> _TASK STATEMENT_: Work through the data and report how many lines include the string "moved", giving the number alone.

[Colored object listings]
-----

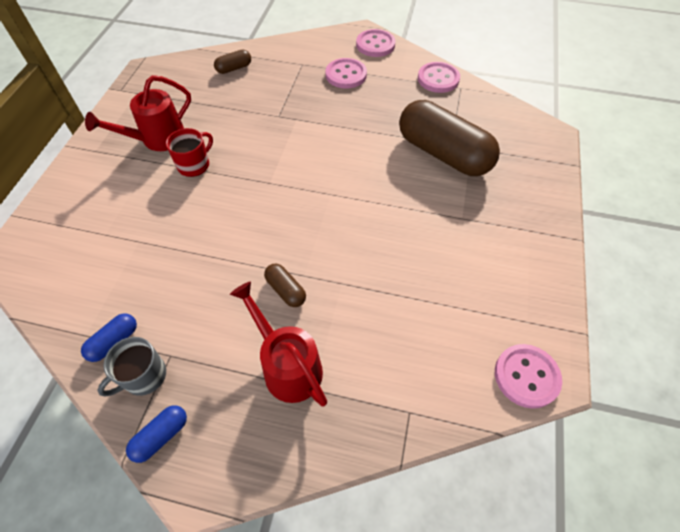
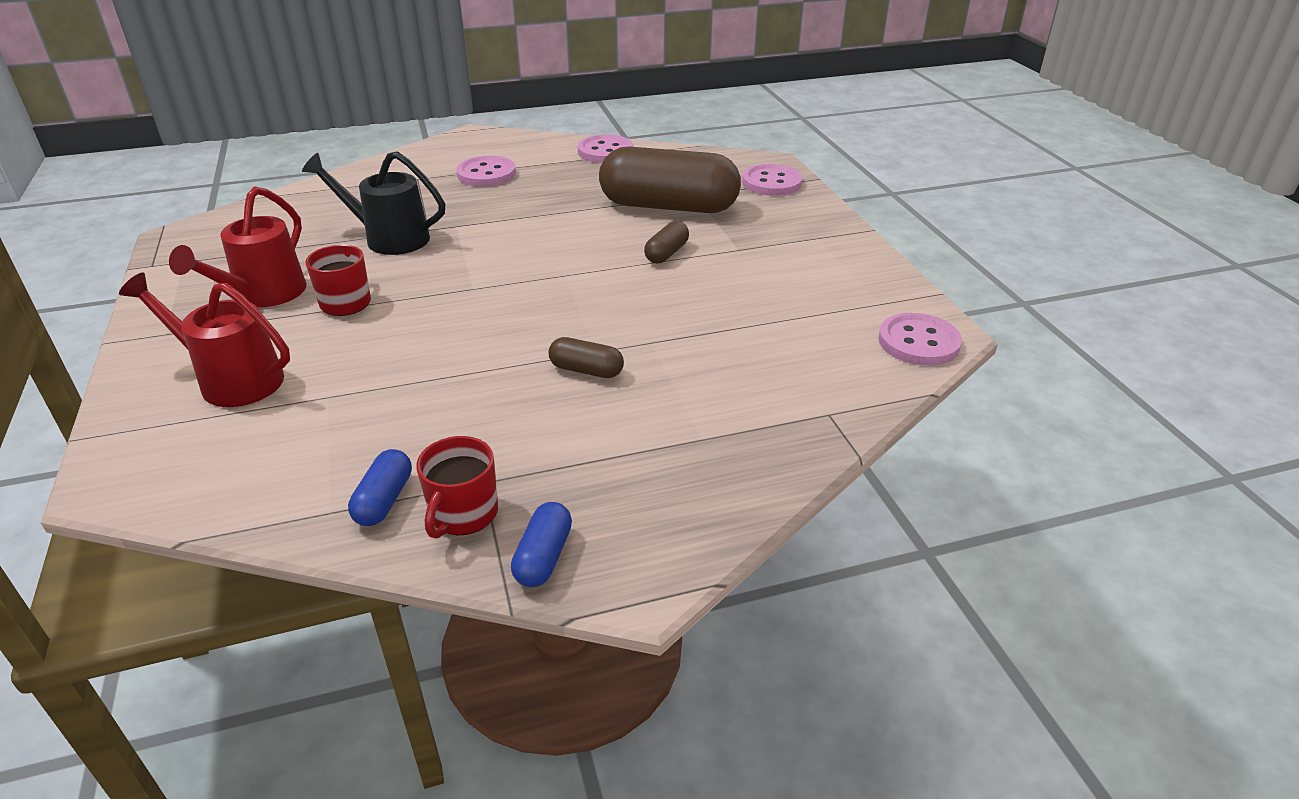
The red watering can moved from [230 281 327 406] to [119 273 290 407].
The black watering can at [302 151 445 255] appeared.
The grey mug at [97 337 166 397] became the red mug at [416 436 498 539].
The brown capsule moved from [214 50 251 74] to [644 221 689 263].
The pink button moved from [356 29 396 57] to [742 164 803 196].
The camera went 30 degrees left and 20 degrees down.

-----

> _YOUR RESPONSE_: 3